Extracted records
========================================================================

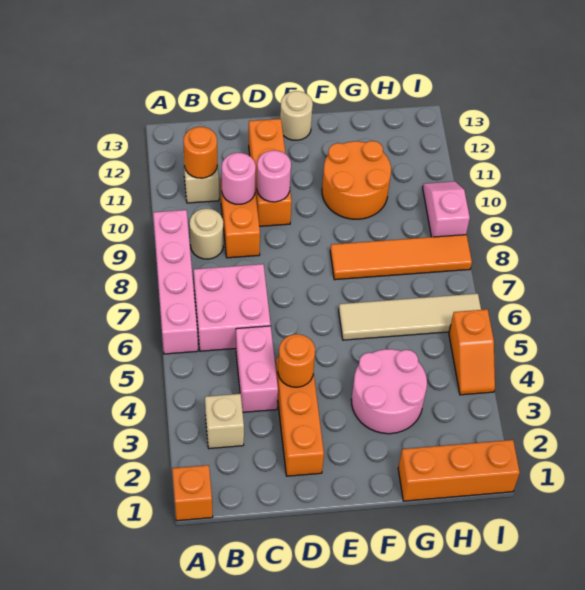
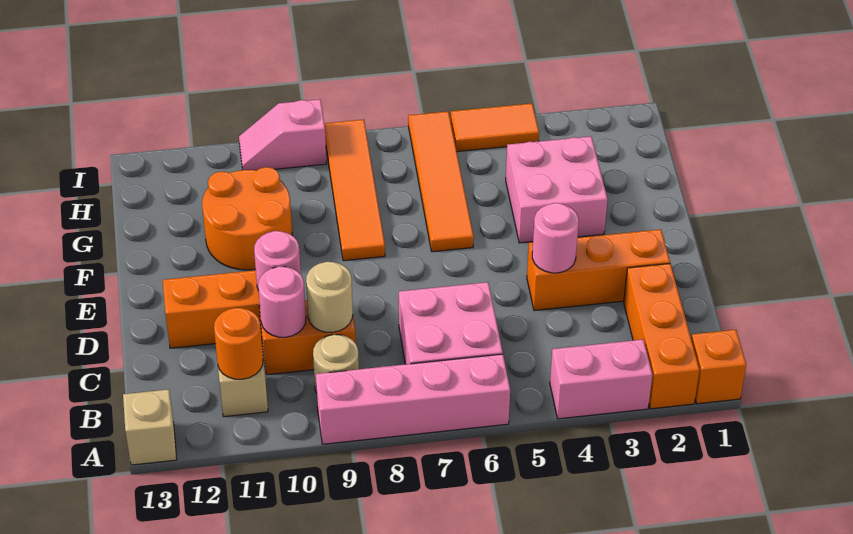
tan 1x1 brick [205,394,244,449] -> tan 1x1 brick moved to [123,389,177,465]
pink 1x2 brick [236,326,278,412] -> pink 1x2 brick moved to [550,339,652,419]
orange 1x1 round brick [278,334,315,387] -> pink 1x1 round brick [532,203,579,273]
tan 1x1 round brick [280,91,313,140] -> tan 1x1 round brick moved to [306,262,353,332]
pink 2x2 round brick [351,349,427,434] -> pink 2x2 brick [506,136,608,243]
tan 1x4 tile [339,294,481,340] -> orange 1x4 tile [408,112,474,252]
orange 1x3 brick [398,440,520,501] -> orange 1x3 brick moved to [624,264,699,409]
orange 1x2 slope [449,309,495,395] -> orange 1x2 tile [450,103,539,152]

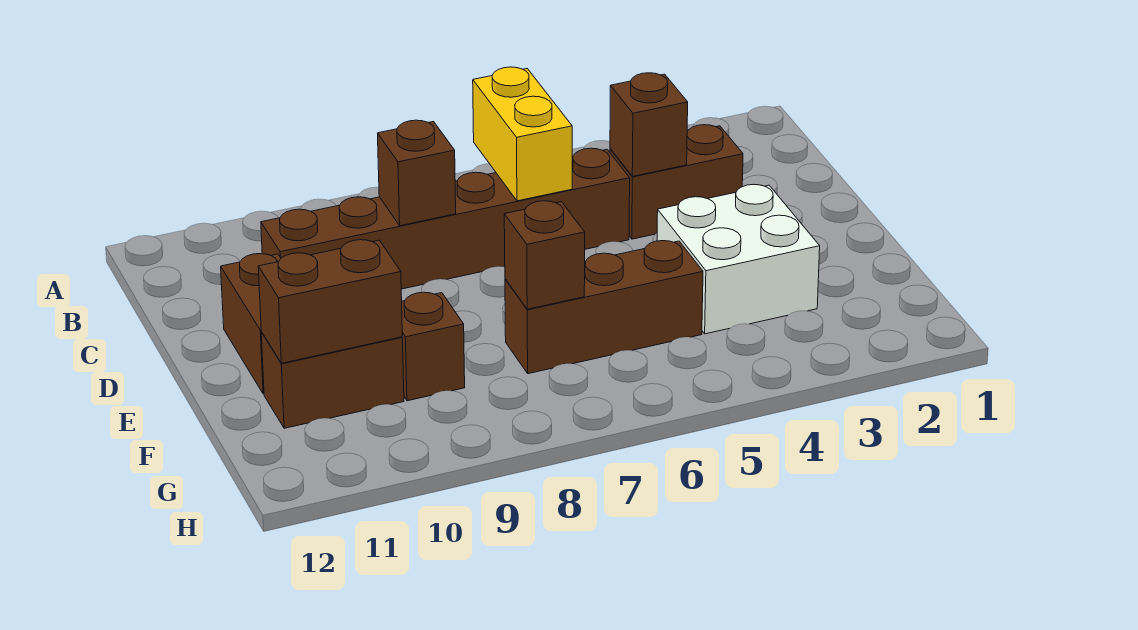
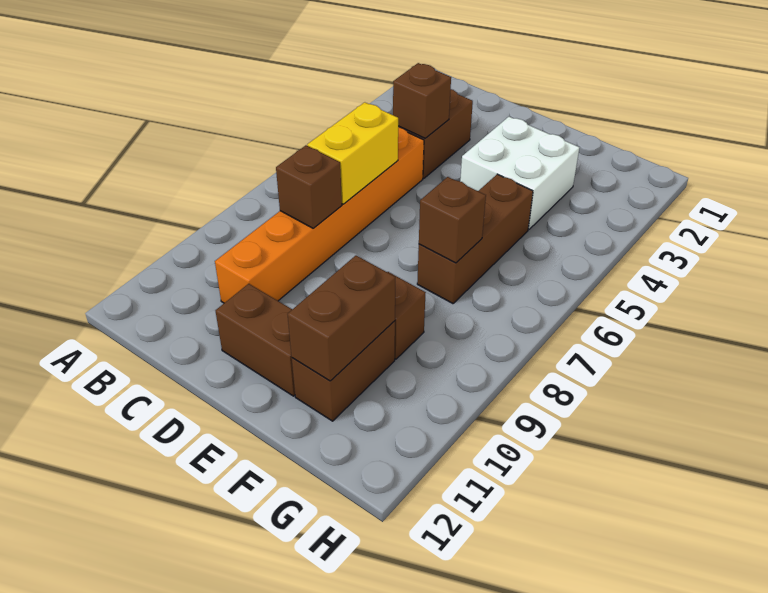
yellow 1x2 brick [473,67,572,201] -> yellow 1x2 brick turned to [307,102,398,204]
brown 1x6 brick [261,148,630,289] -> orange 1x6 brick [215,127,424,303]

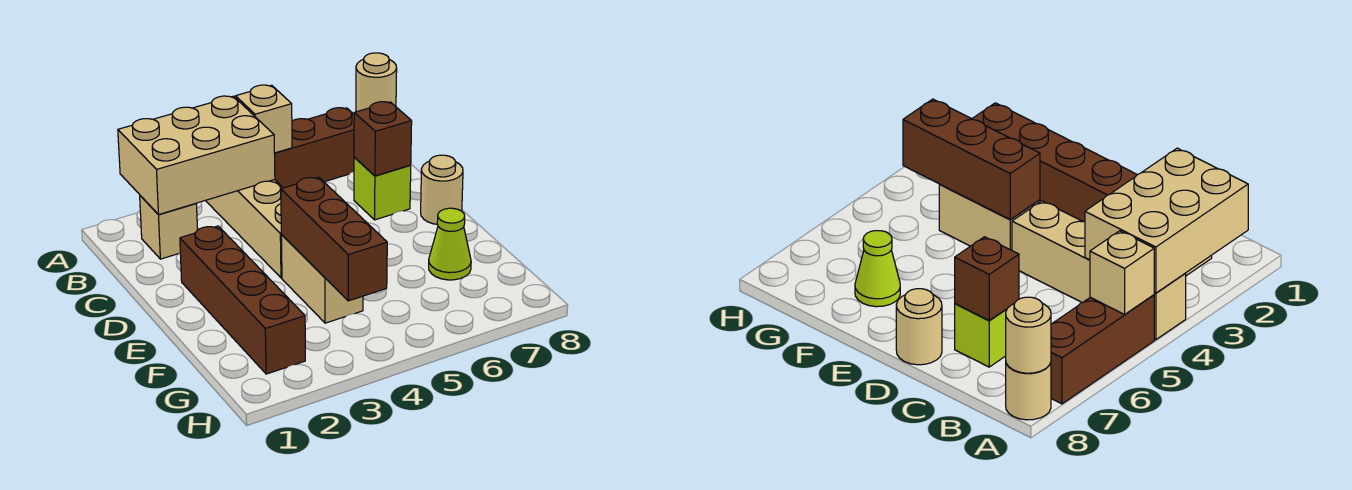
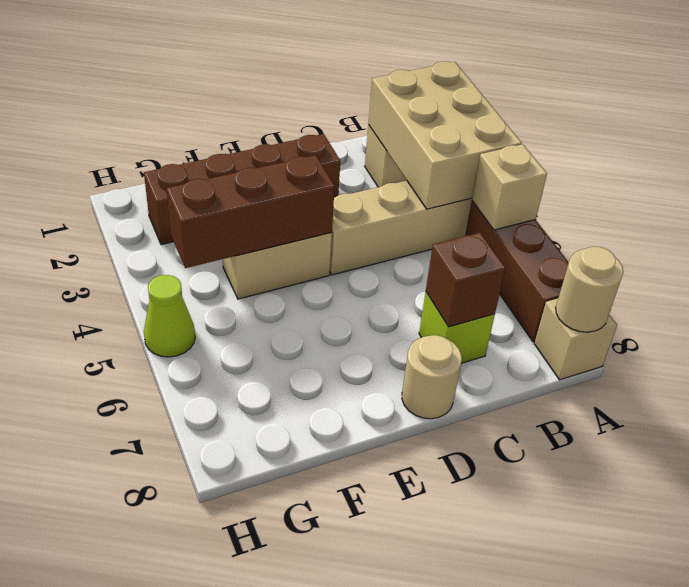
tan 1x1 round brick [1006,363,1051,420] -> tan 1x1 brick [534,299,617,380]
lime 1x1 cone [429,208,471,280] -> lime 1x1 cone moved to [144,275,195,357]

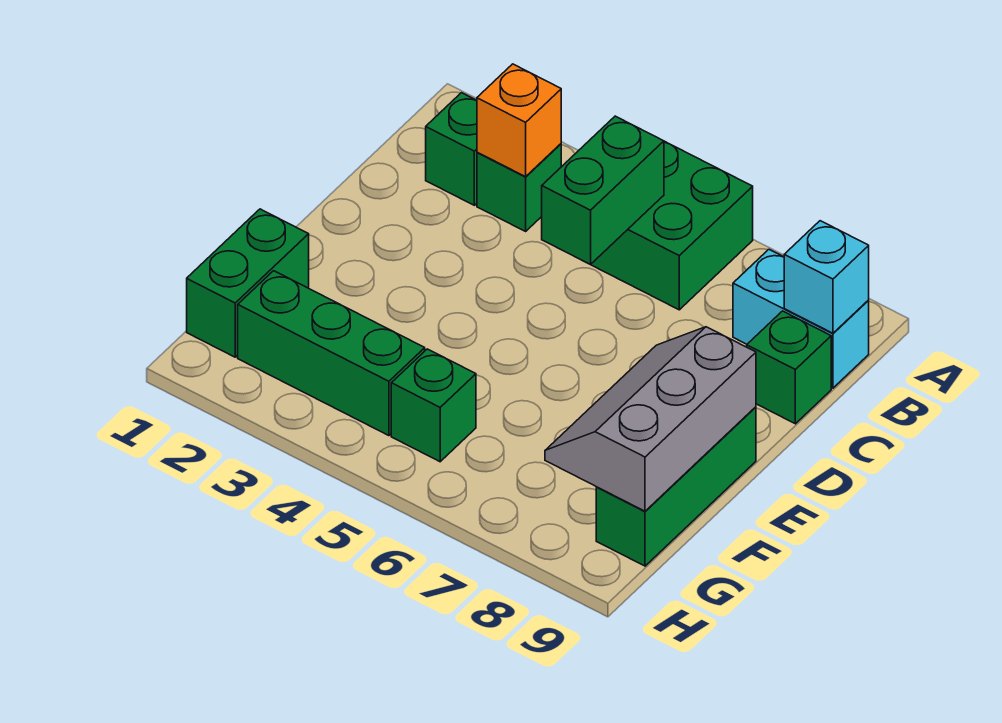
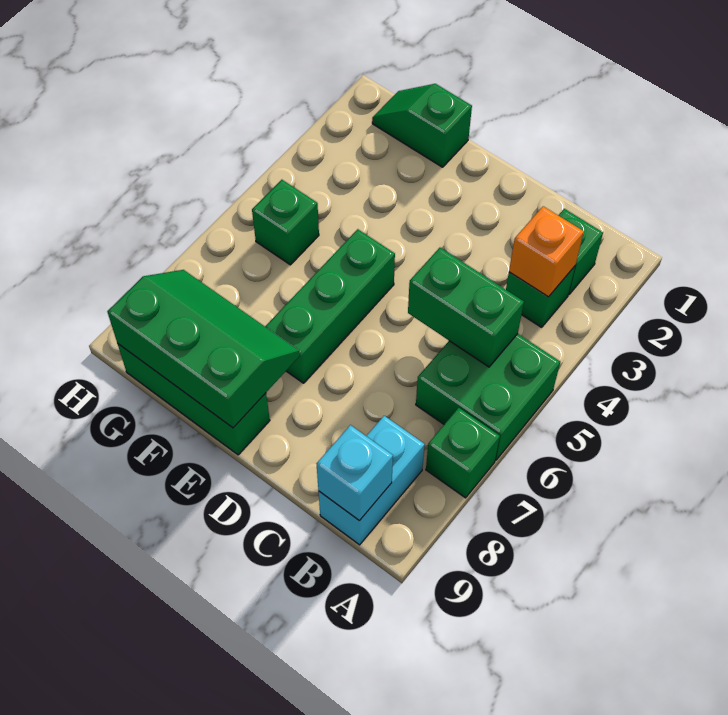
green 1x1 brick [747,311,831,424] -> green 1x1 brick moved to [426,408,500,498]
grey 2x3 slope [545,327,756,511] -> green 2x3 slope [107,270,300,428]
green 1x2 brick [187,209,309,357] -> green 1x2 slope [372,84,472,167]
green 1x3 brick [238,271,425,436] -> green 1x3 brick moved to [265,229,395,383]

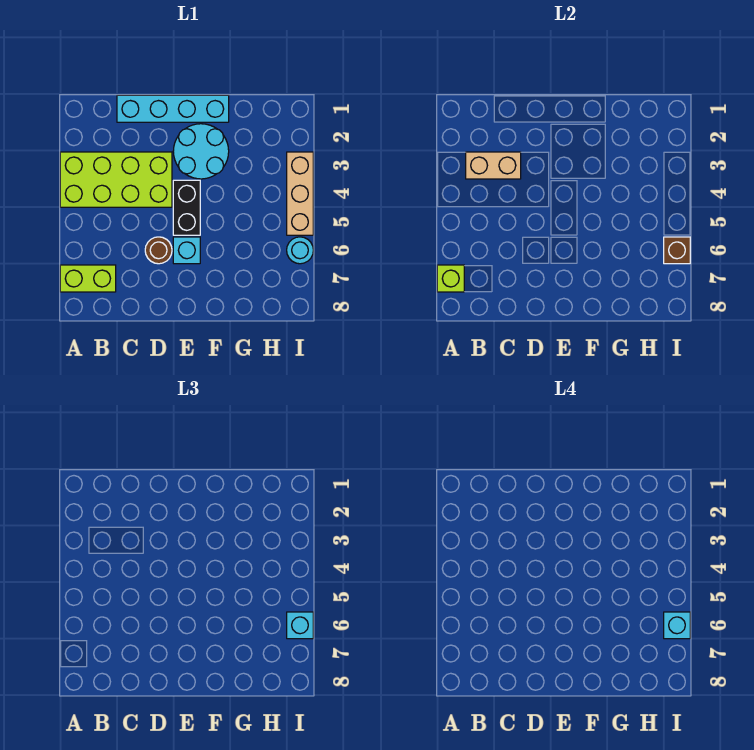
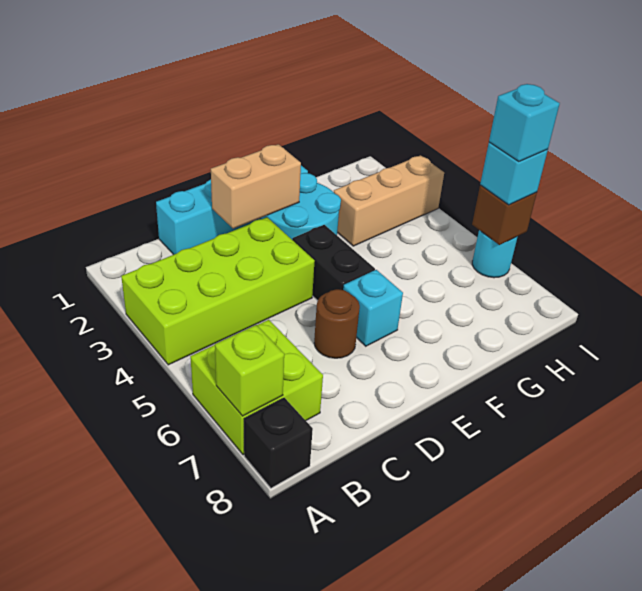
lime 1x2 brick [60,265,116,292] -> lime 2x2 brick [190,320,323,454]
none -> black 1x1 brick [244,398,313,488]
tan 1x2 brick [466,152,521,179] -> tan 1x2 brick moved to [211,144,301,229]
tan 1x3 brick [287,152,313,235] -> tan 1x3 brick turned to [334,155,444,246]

========================================================================

What you should do
Every line that holds the string "slope" must be copied from the records above.

Answer for the task
orange 1x2 slope [449,309,495,395] -> orange 1x2 tile [450,103,539,152]
grey 2x3 slope [545,327,756,511] -> green 2x3 slope [107,270,300,428]
green 1x2 brick [187,209,309,357] -> green 1x2 slope [372,84,472,167]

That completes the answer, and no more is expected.